_WHAT THE TASK REQUIRES_
Search through the entries for the word "none" and copy every line that has it.

_Content revision data_
:::

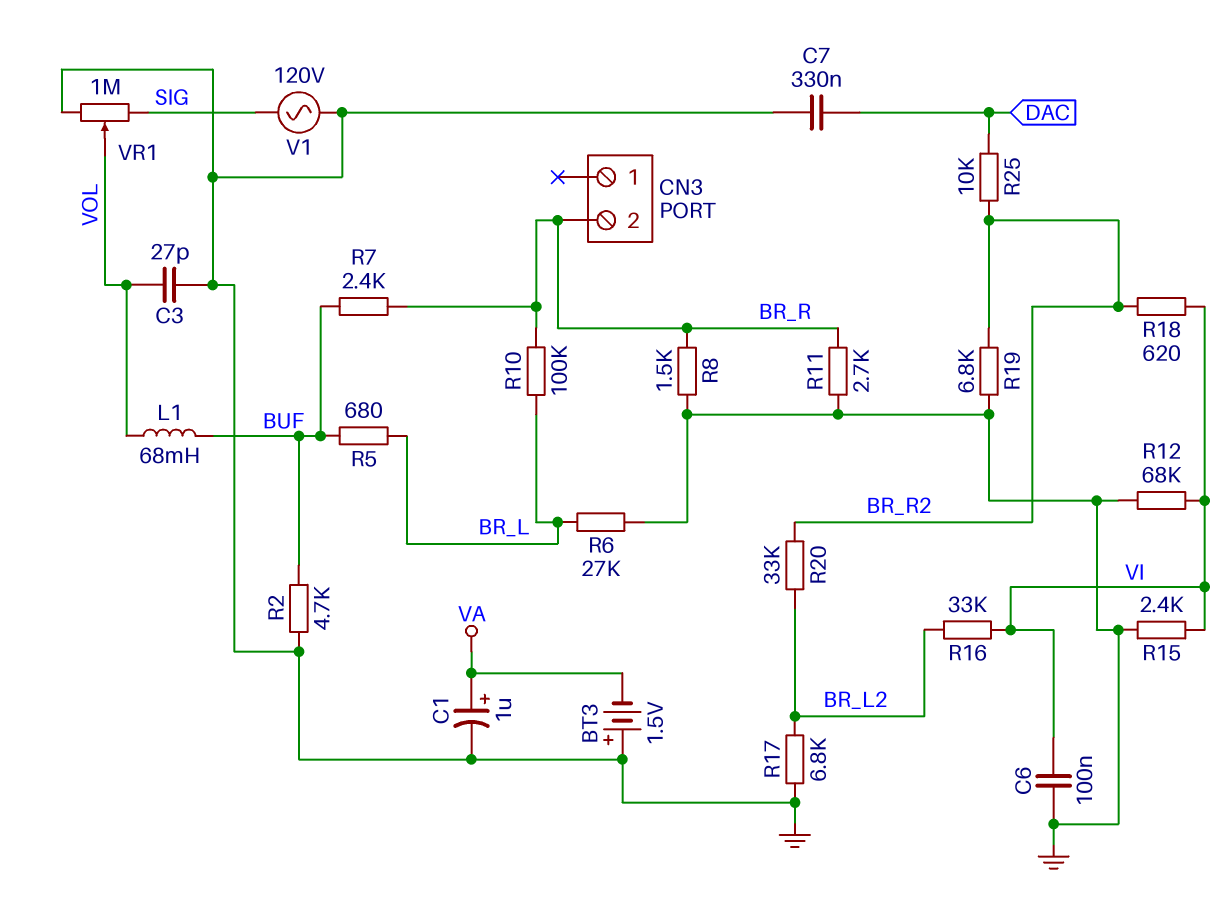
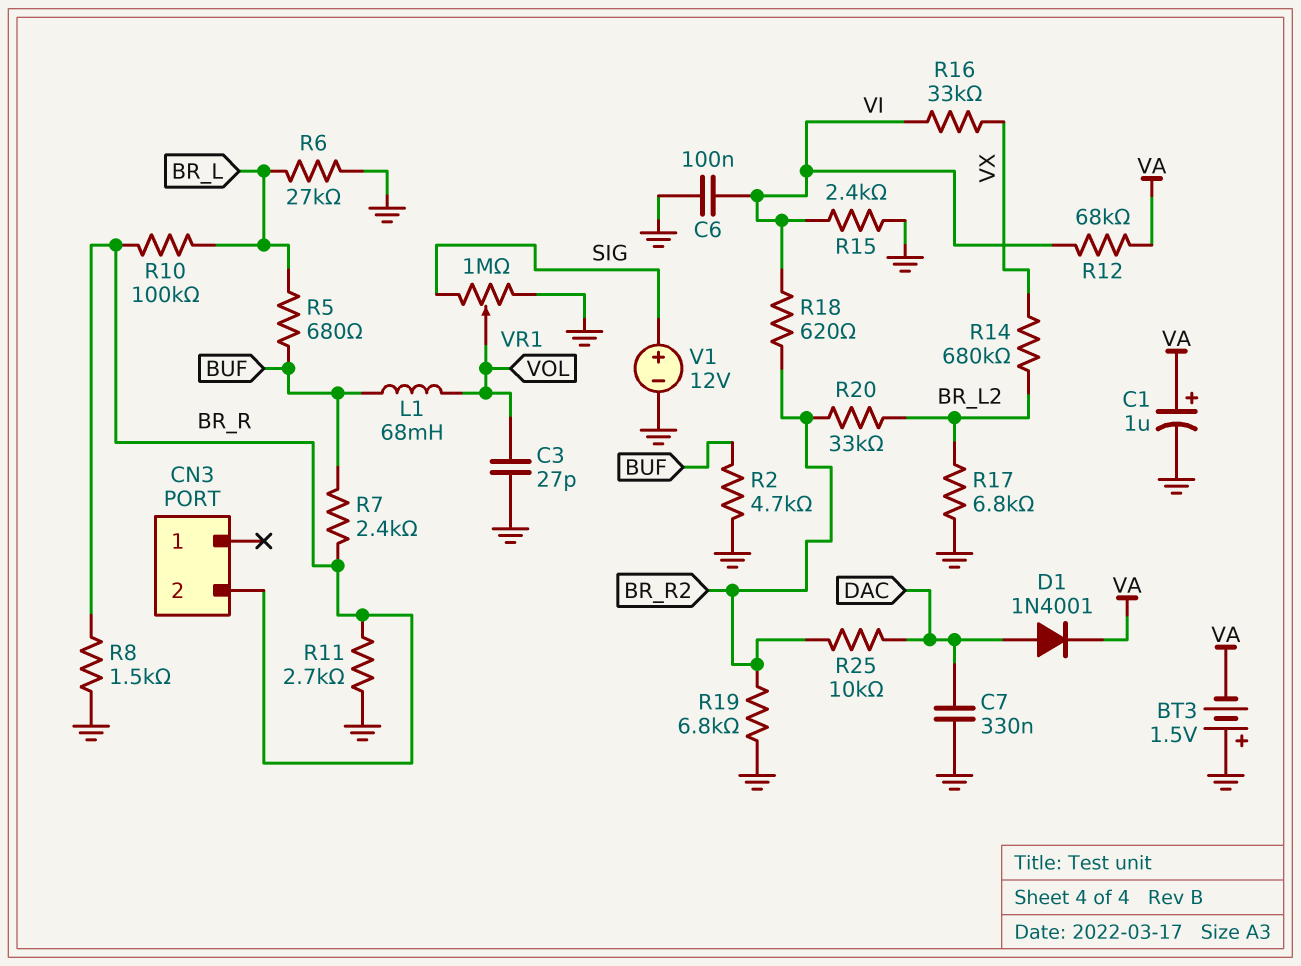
D1: none -> diode 1N4001 (A DAC, K VA)
R12: 68k (GND, VI) -> 68k (VA, VI)
R14: none -> 680k (BR_L2, VX)
R16: 33k (BR_L2, VI) -> 33k (VI, VX)
V1: AC 120V (GND, SIG) -> 12V (plus SIG, minus GND)

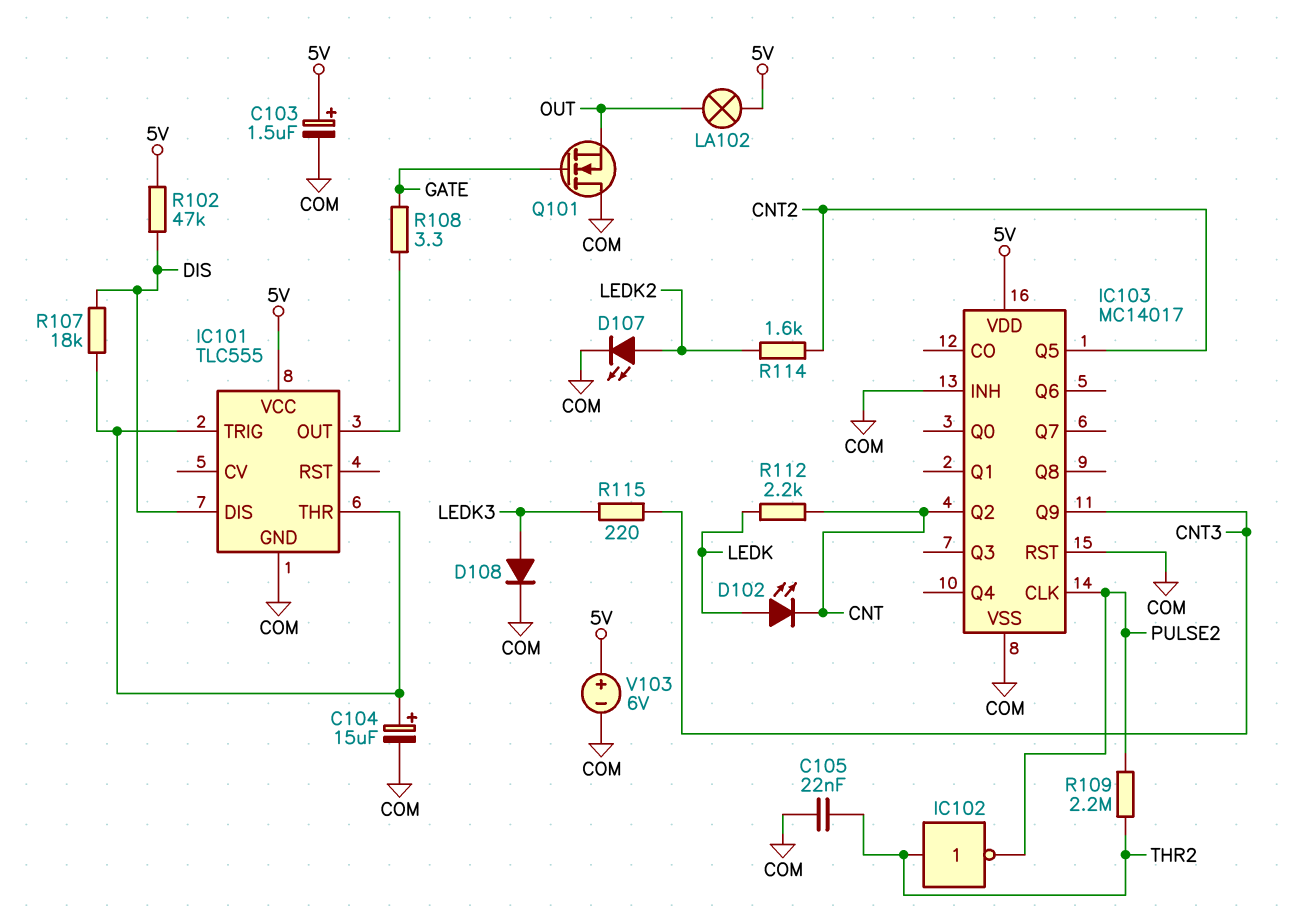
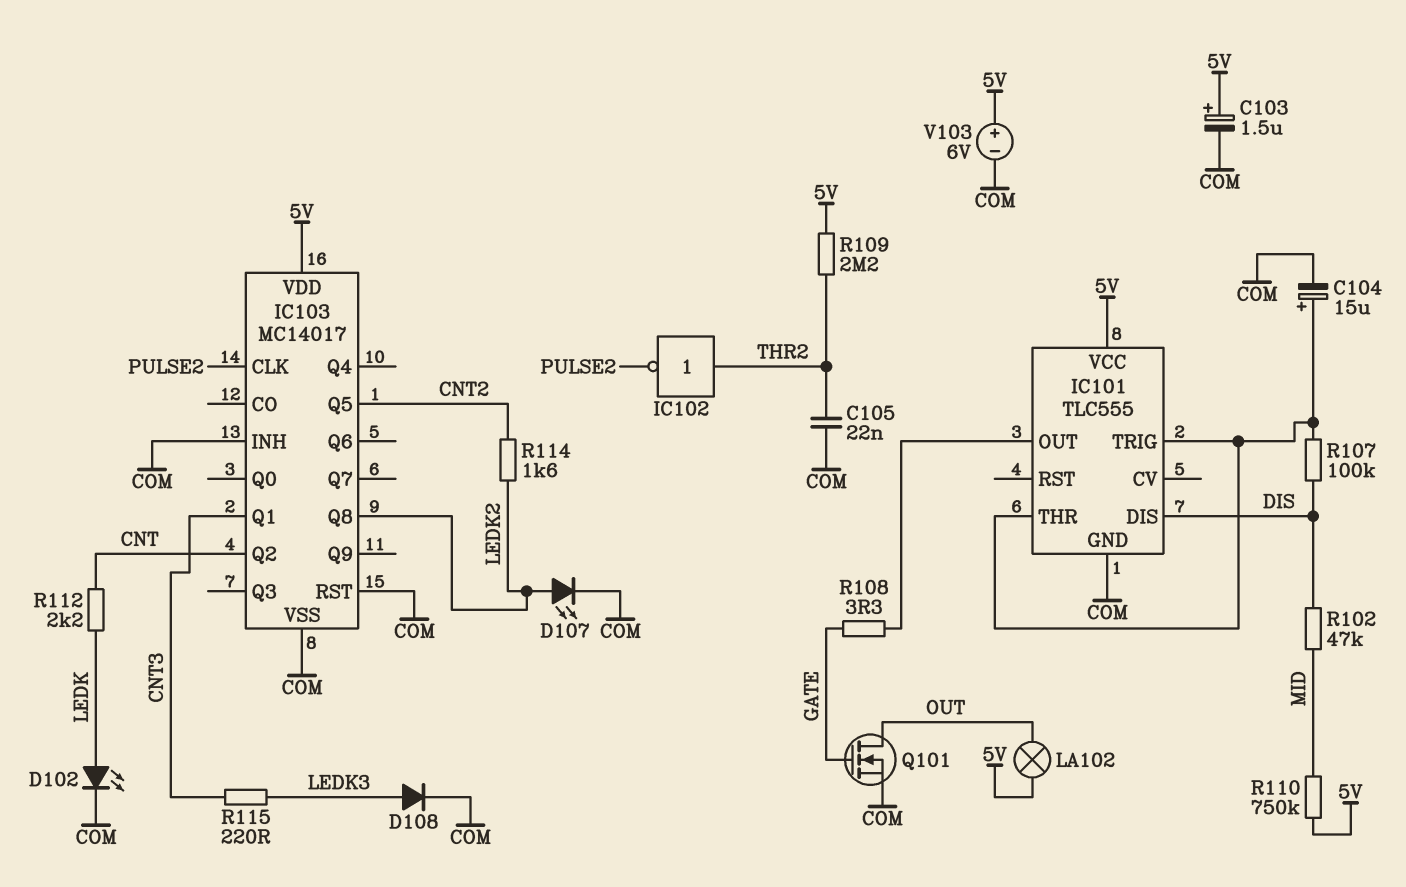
D102: LED (A LEDK, K CNT) -> LED (A LEDK, K COM)
IC103 pin Q1: none -> CNT3
IC103 pin Q8: none -> LEDK2
IC103 pin Q9: CNT3 -> none
Q101: NMOS (G GATE, D COM, S OUT) -> NMOS (G GATE, D OUT, S COM)
R102: 47k (5V, DIS) -> 47k (DIS, MID)
R107: 18k (DIS, IC101/THR) -> 100k (DIS, IC101/THR)
R109: 2.2M (PULSE2, THR2) -> 2.2M (5V, THR2)
R110: none -> 750k (5V, MID)

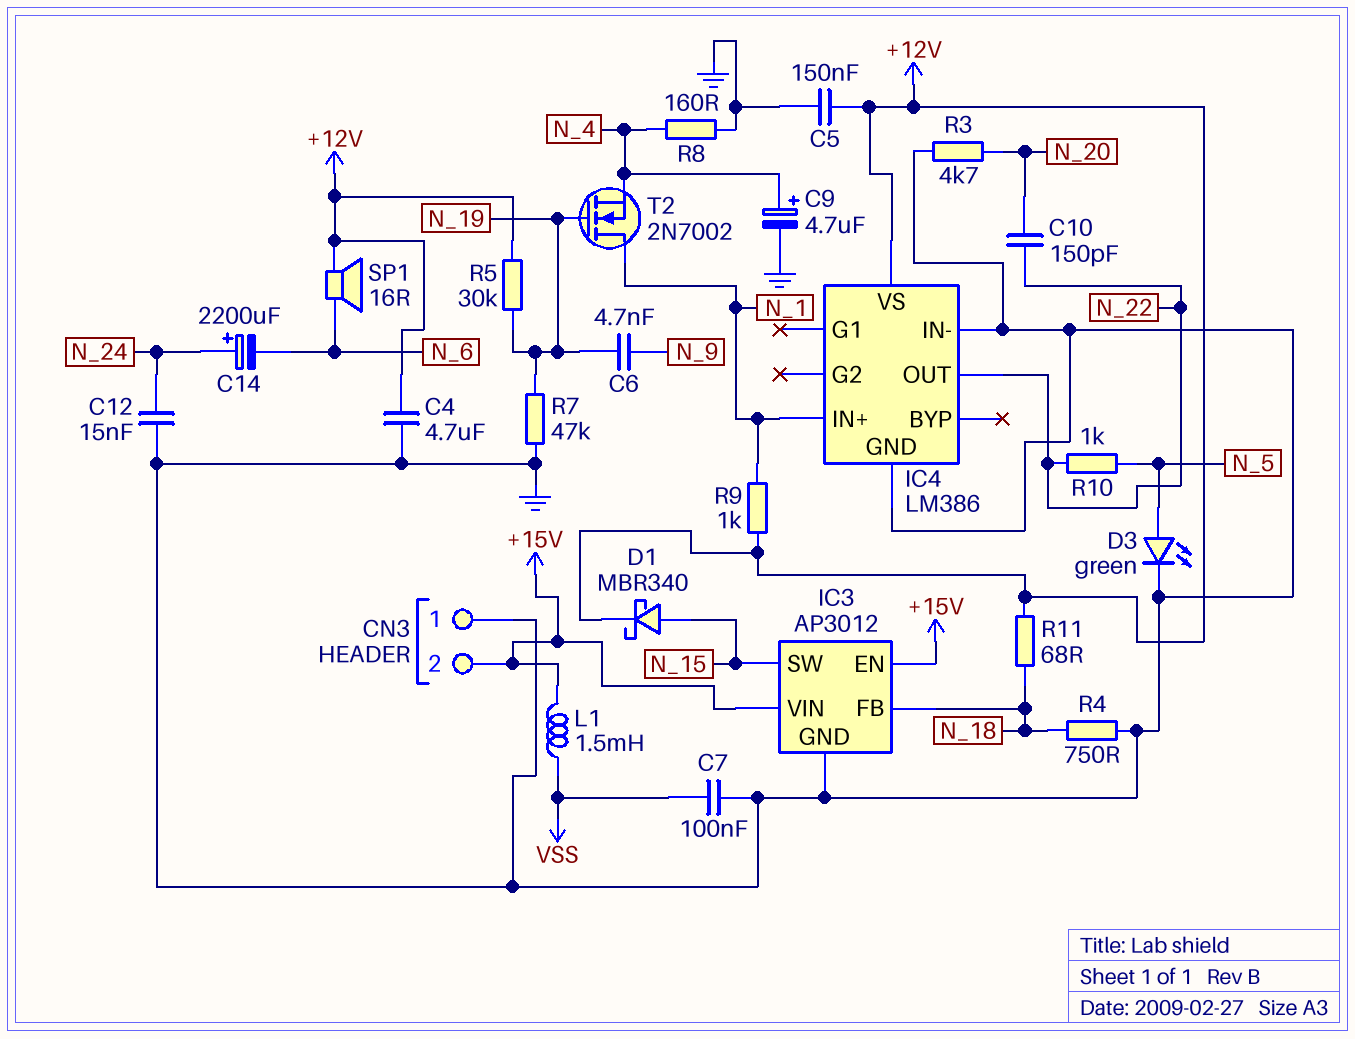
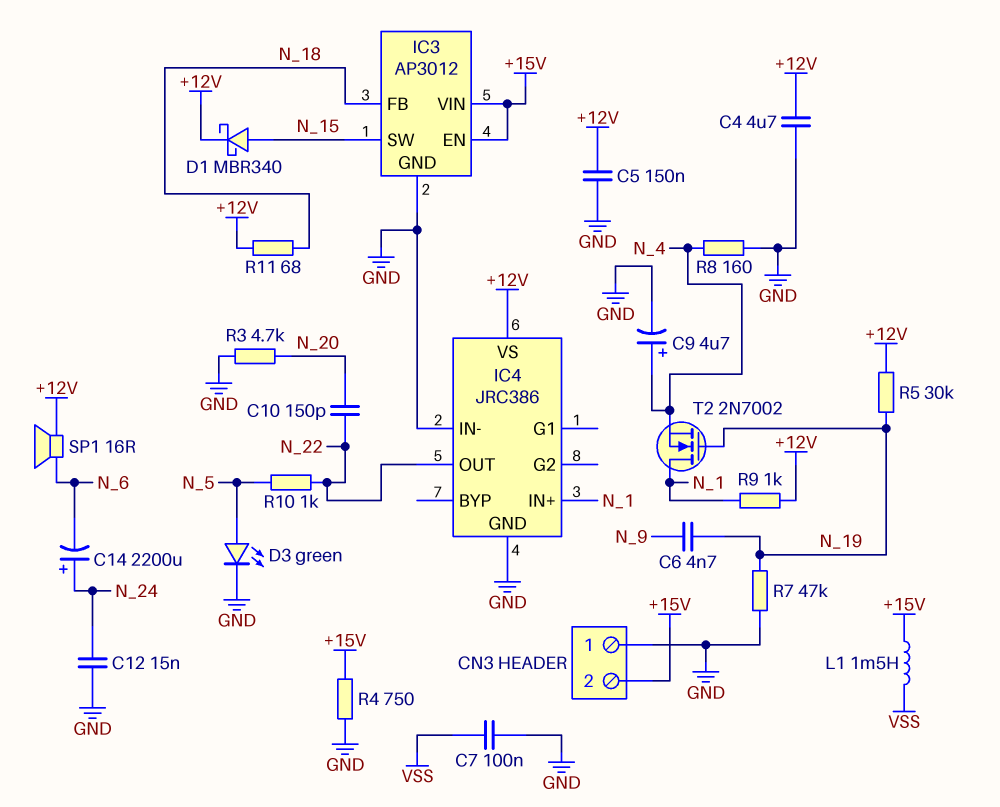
IC4: LM386 -> JRC386
R4: 750 (GND, N_18) -> 750 (+15V, GND)

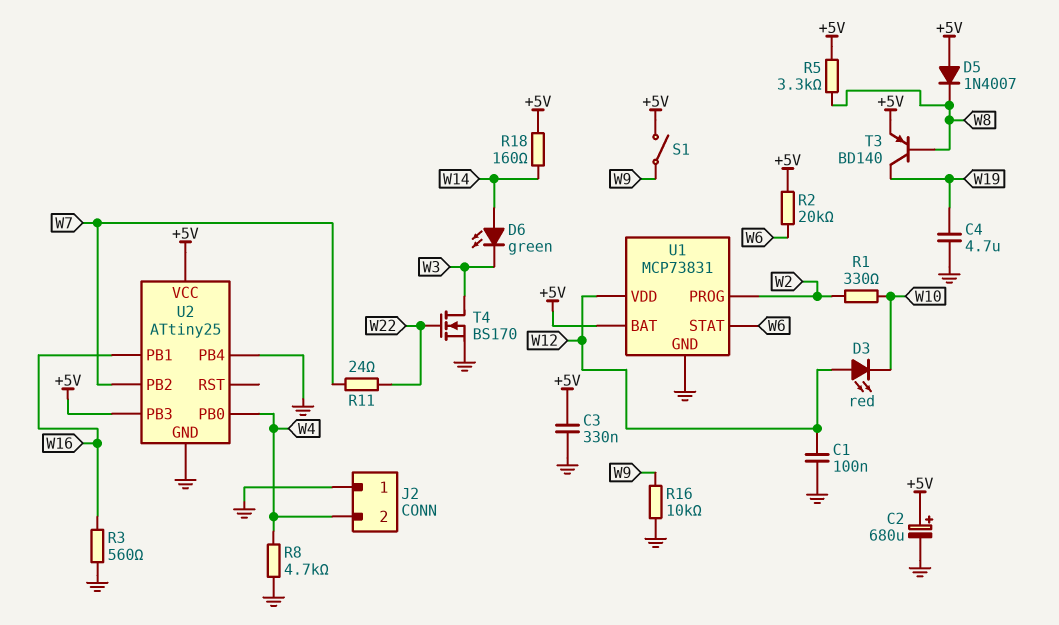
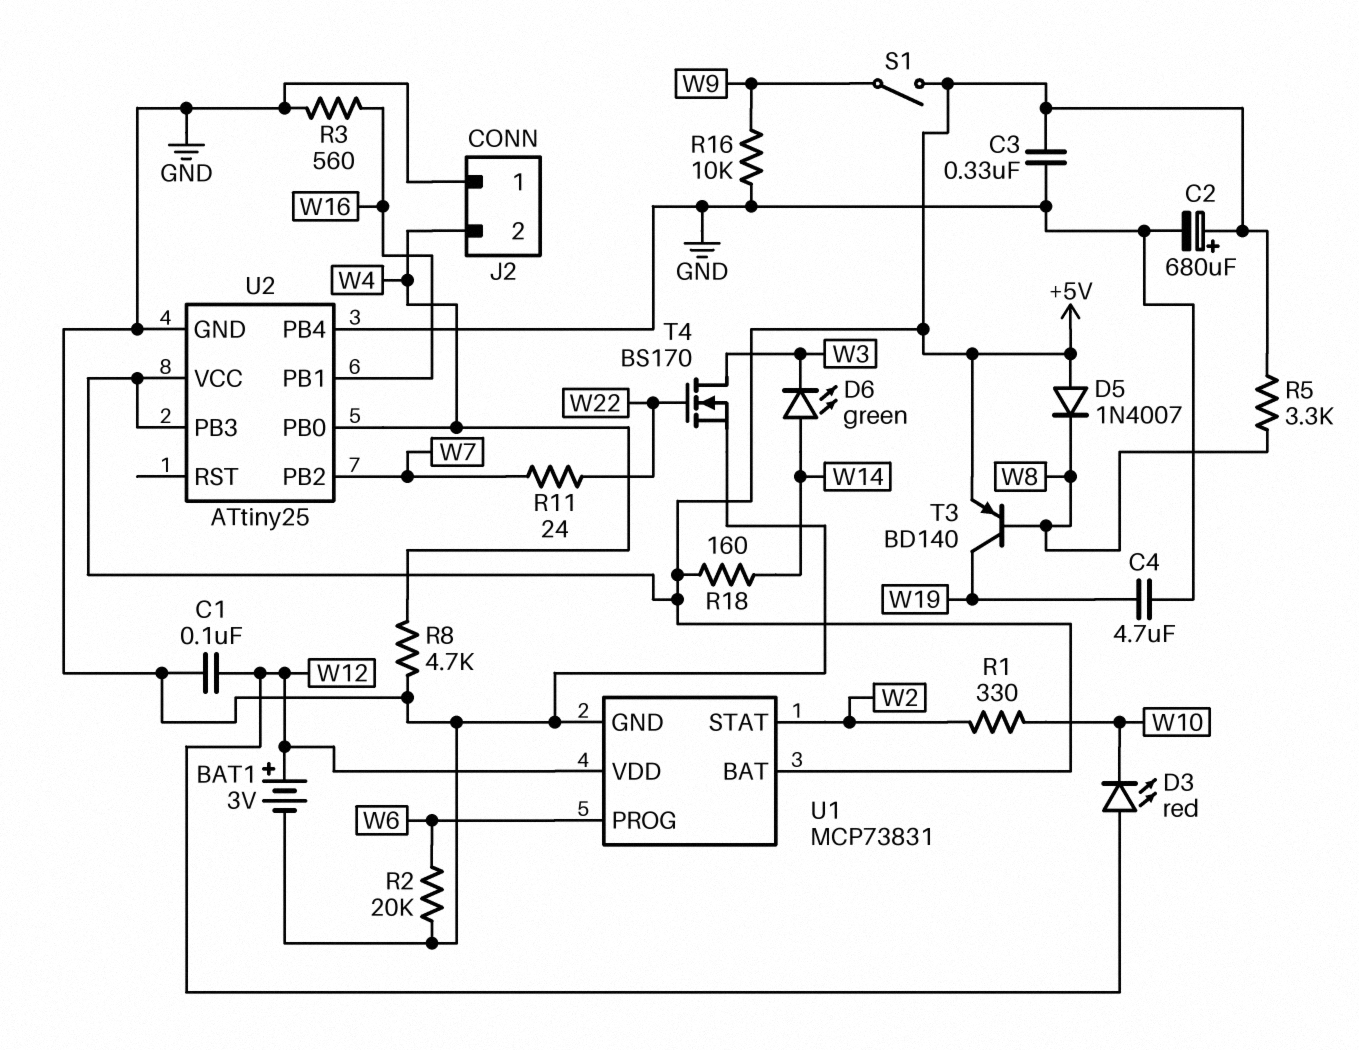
BAT1: none -> 3V (plus W12, minus GND)
R2: 20k (+5V, W6) -> 20k (GND, W6)
U1 pin PROG: W2 -> W6
U1 pin STAT: W6 -> W2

:::

_EXERCISE RESPONSE_
D1: none -> diode 1N4001 (A DAC, K VA)
R14: none -> 680k (BR_L2, VX)
IC103 pin Q1: none -> CNT3
IC103 pin Q8: none -> LEDK2
IC103 pin Q9: CNT3 -> none
R110: none -> 750k (5V, MID)
BAT1: none -> 3V (plus W12, minus GND)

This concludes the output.